What is being asked
Although the entries contain pictures, the copy should hold only their exact text.

Records shown

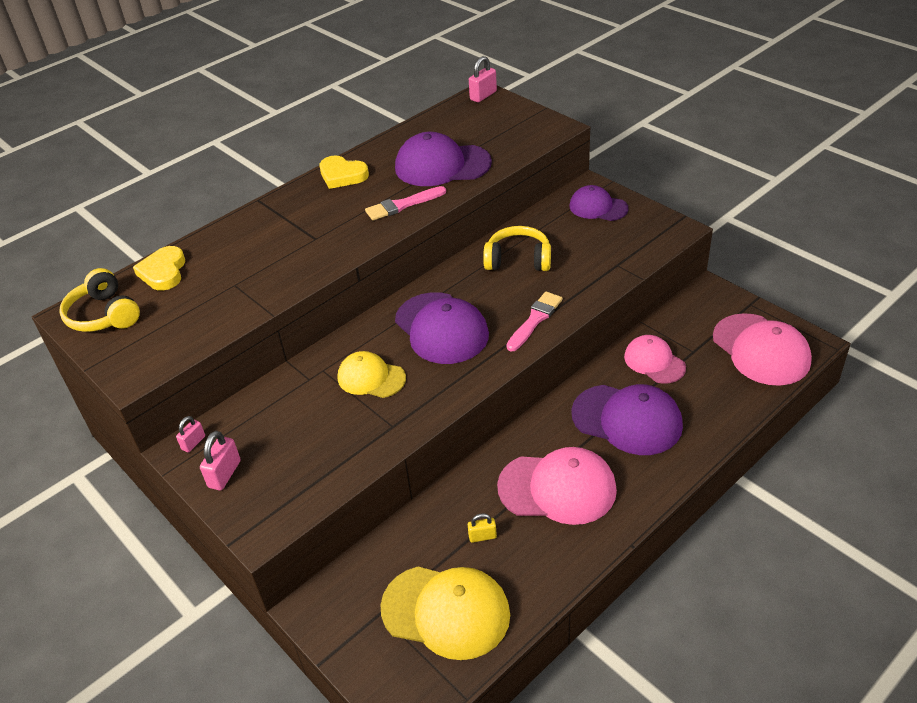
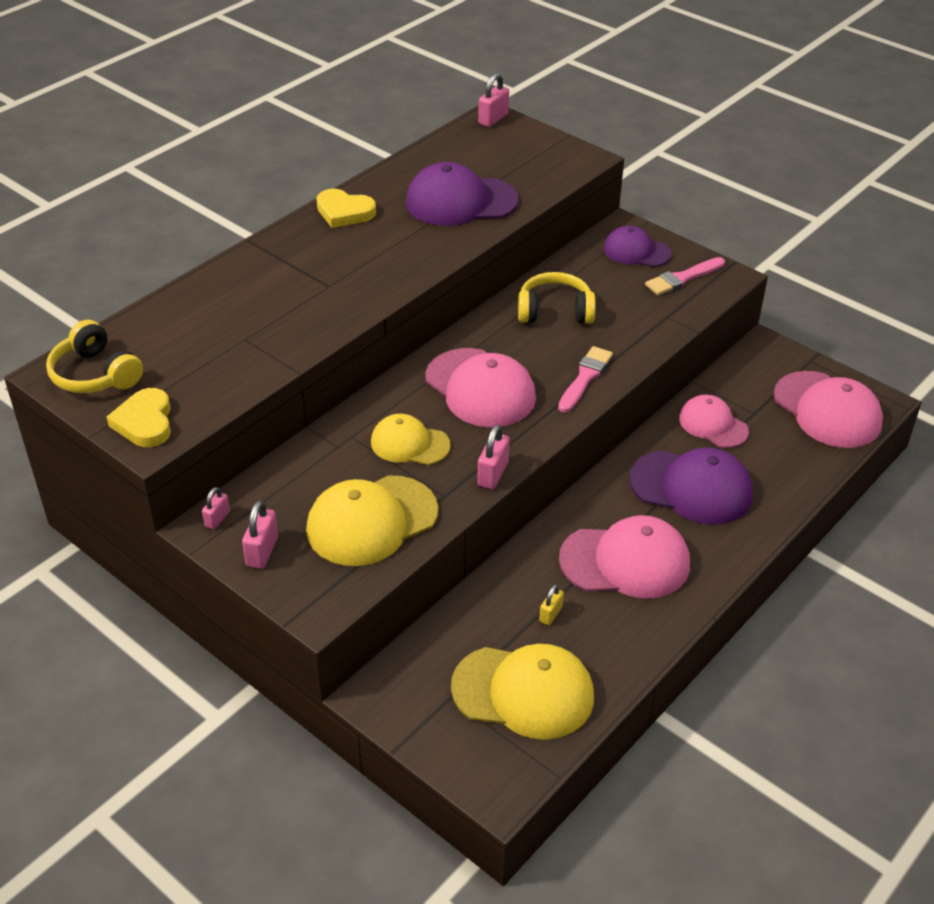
camera: 10 degrees left, 0 degrees up
yellow heart [133,246,185,291] -> yellow heart moved to [107,388,171,447]
pink brush [365,186,446,221] -> pink brush moved to [645,257,725,295]
purple cap [395,292,489,364] -> pink cap [425,348,536,427]
yellow padlock [468,513,497,543] -> yellow padlock turned 45 degrees counterclockwise [539,584,564,625]
none -> yellow cap [306,475,438,566]
none -> pink padlock [477,424,510,489]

Exercise solution
camera: 10 degrees left, 0 degrees up
yellow heart [133,246,185,291] -> yellow heart moved to [107,388,171,447]
pink brush [365,186,446,221] -> pink brush moved to [645,257,725,295]
purple cap [395,292,489,364] -> pink cap [425,348,536,427]
yellow padlock [468,513,497,543] -> yellow padlock turned 45 degrees counterclockwise [539,584,564,625]
none -> yellow cap [306,475,438,566]
none -> pink padlock [477,424,510,489]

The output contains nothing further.